TRY IT →
In the material below, the lines containing the word "turned" are required; copy each of them.

STUDY MATERIAL →
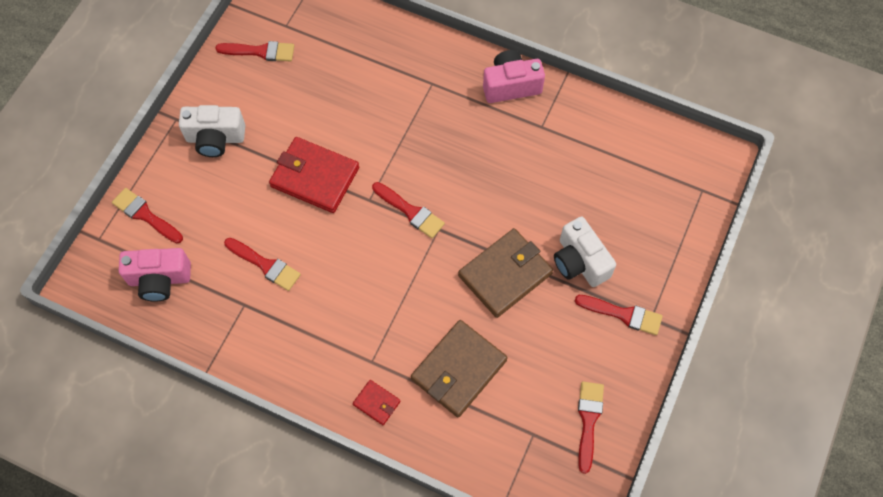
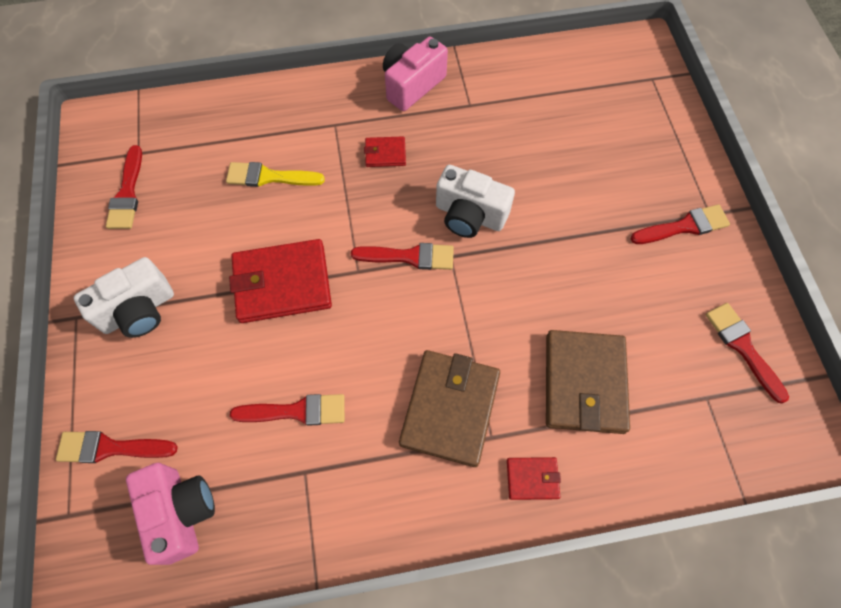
camera: 35 degrees left, 0 degrees up
(160, 279) = (181, 512): pink camera -> pink camera turned 75 degrees counterclockwise
(260, 51) = (127, 193): red brush -> red brush turned 120 degrees clockwise
(359, 96) = (269, 177): none -> yellow brush
(451, 127) = (385, 153): none -> red wallet
(505, 274) = (549, 259): brown wallet -> brown wallet (450, 409)
(580, 262) = (606, 203): white camera -> white camera (469, 215)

SOLVED PROBLEM →
(160, 279) = (181, 512): pink camera -> pink camera turned 75 degrees counterclockwise
(260, 51) = (127, 193): red brush -> red brush turned 120 degrees clockwise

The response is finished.